_Directions for this task_
Nothing below is to be printed except the lines between the line holding "SP201: speaker 4R" and the line holding "V202: AC 100mV (0V, MIC) -> AC 24V (0V, MIC)", inclusive, each exactly as it appears.

_Record excerpts_
☆ ☆ ☆ ☆ ☆

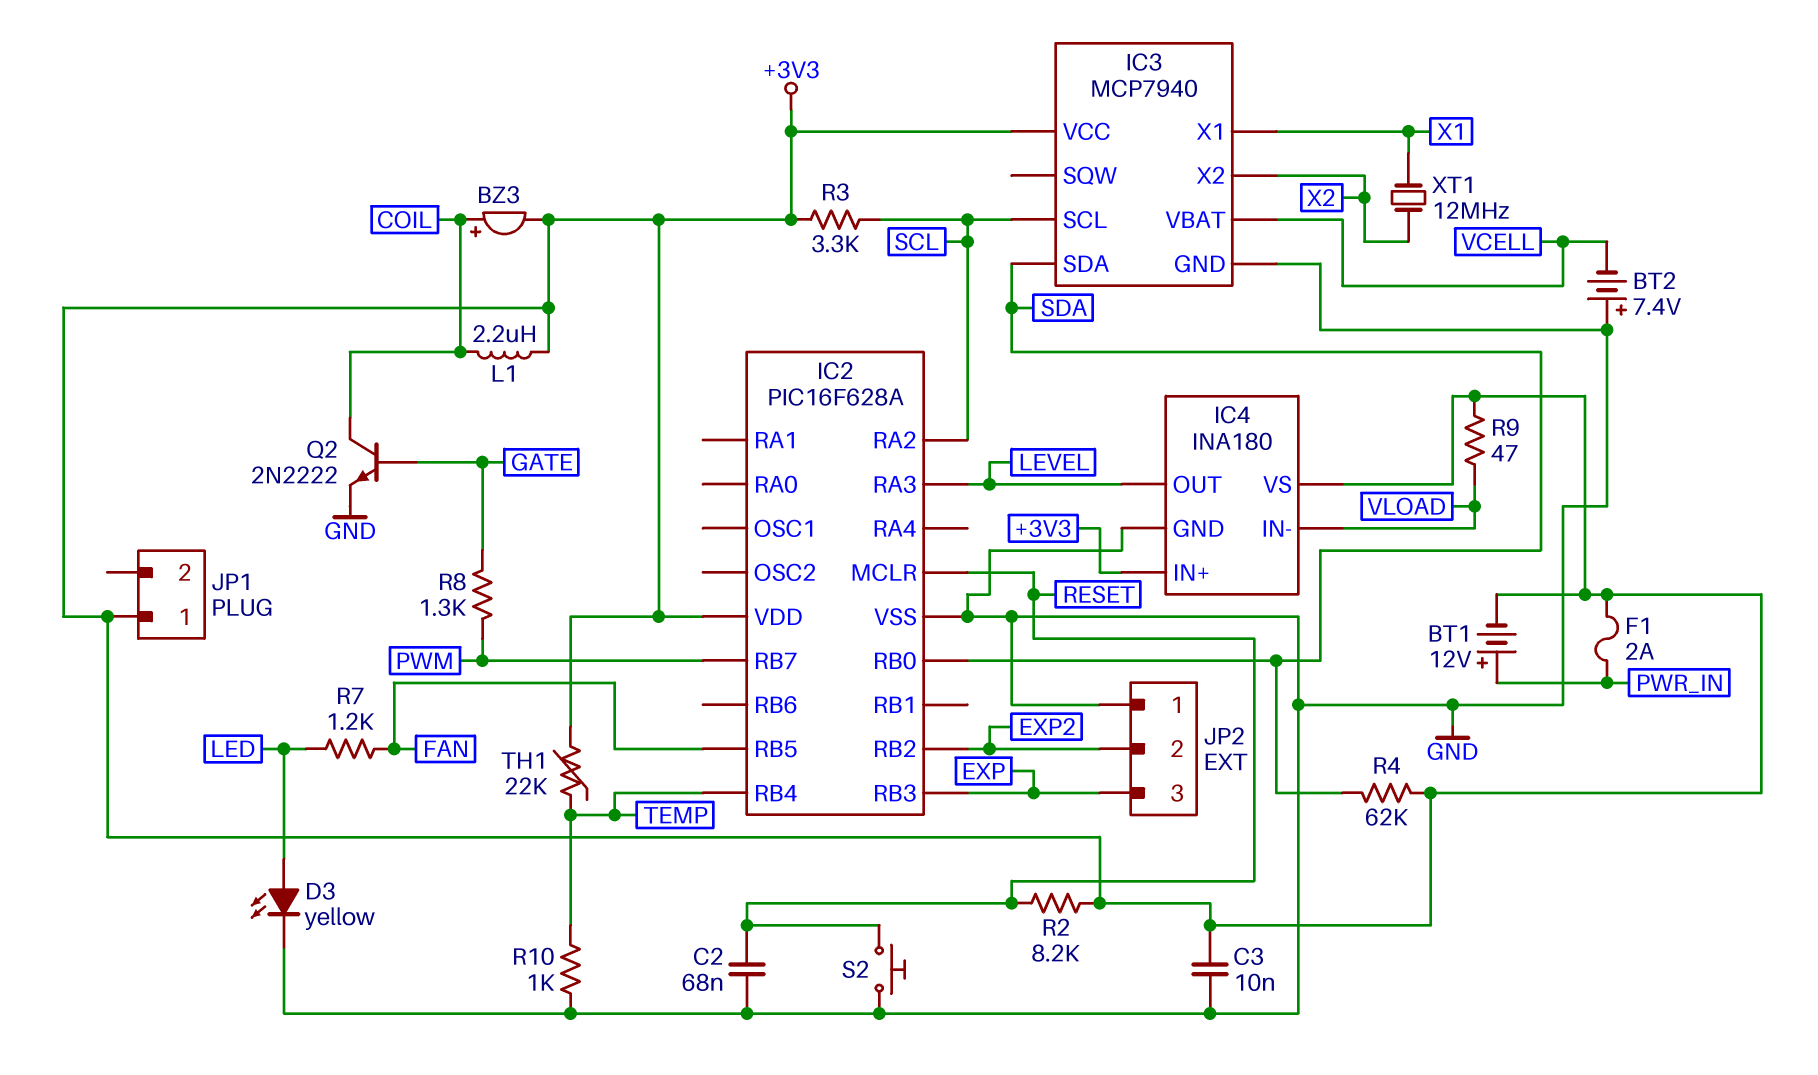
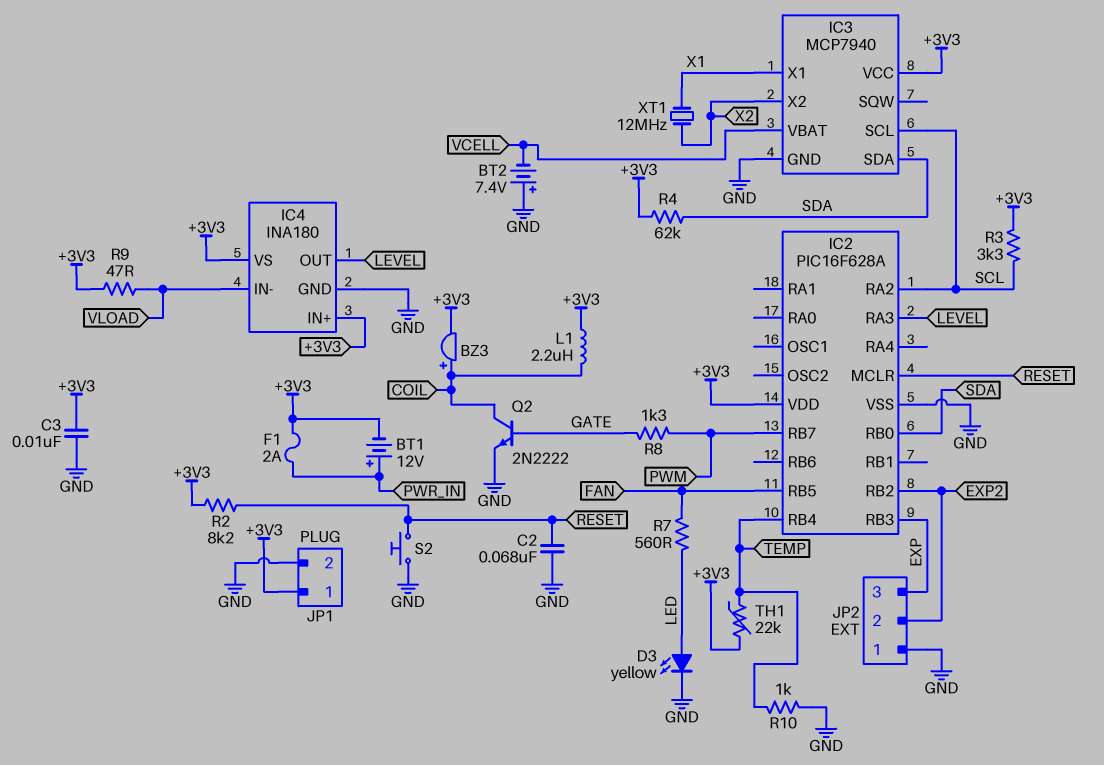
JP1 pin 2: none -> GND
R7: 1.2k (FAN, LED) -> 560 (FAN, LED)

☆ ☆ ☆ ☆ ☆

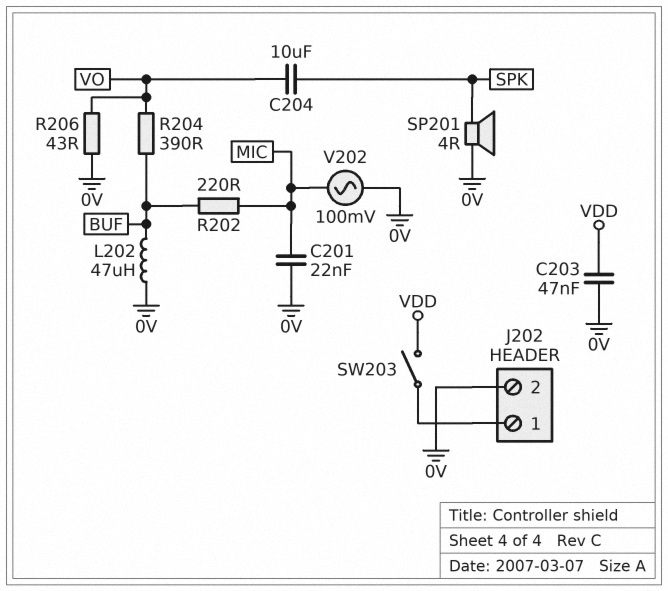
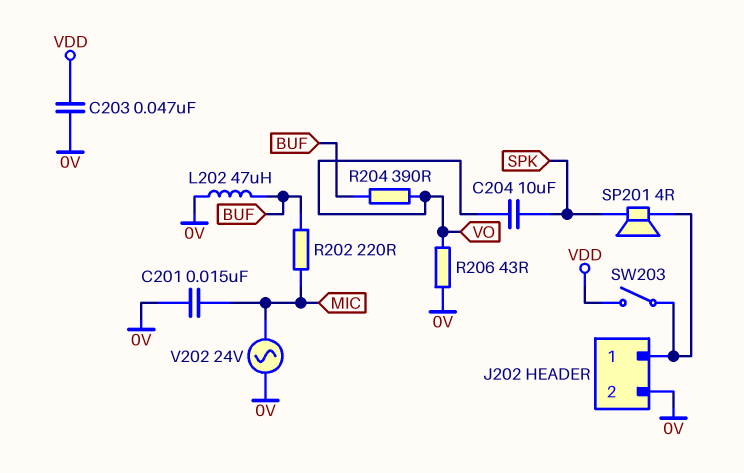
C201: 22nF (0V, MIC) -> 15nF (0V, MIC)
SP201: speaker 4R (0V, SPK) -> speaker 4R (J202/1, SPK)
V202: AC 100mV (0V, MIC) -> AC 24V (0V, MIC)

☆ ☆ ☆ ☆ ☆

_Result for this exercise_
SP201: speaker 4R (0V, SPK) -> speaker 4R (J202/1, SPK)
V202: AC 100mV (0V, MIC) -> AC 24V (0V, MIC)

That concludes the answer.